- Dataset excerpts -
-- Opening Marker --

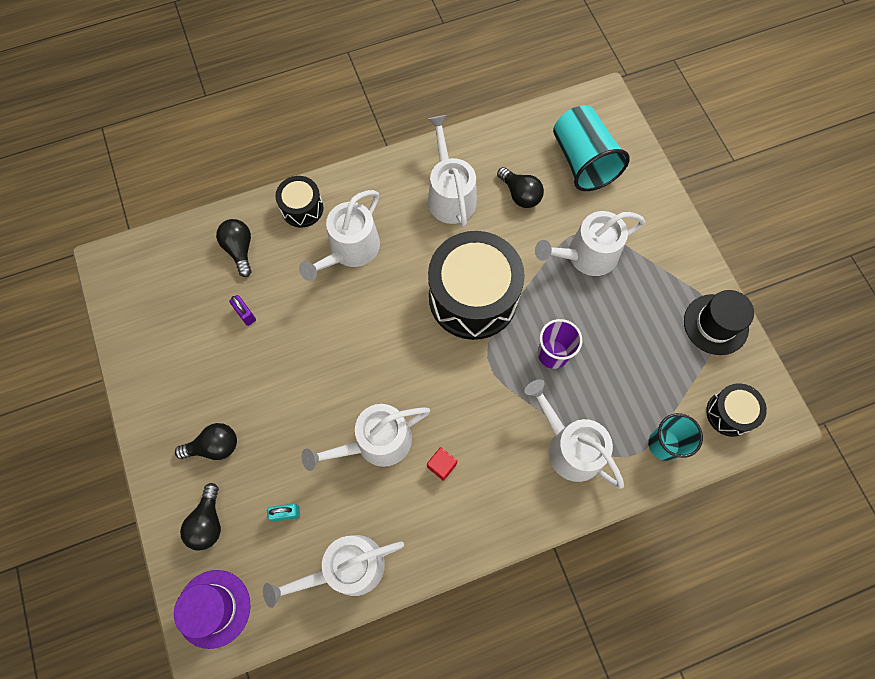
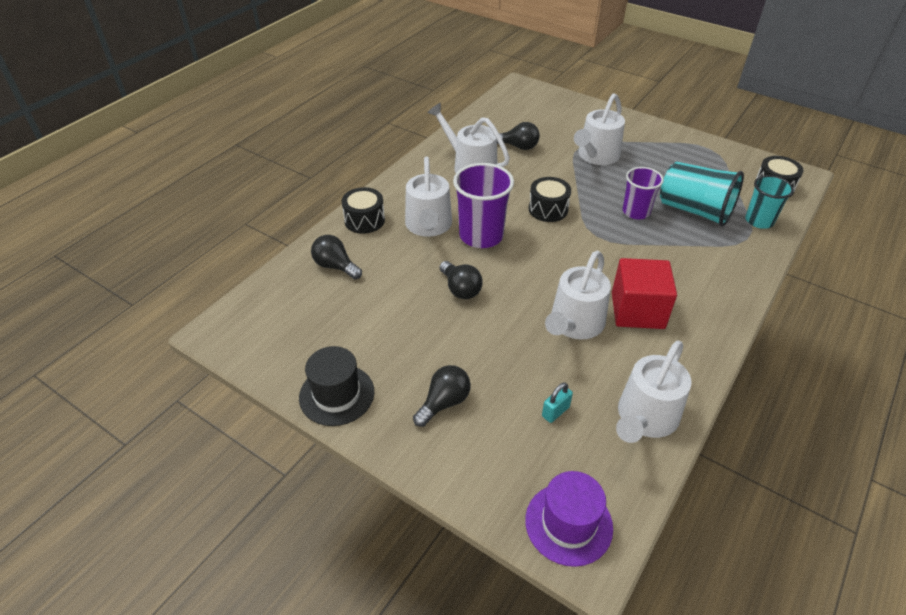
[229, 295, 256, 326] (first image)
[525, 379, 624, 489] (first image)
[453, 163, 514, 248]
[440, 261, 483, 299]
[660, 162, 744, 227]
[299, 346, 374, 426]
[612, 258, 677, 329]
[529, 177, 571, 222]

-- Closing Marker --

- Your goal -
Give the listing again word for word. Skip any pictures.

- Problem solution -
[229, 295, 256, 326] (first image)
[525, 379, 624, 489] (first image)
[453, 163, 514, 248]
[440, 261, 483, 299]
[660, 162, 744, 227]
[299, 346, 374, 426]
[612, 258, 677, 329]
[529, 177, 571, 222]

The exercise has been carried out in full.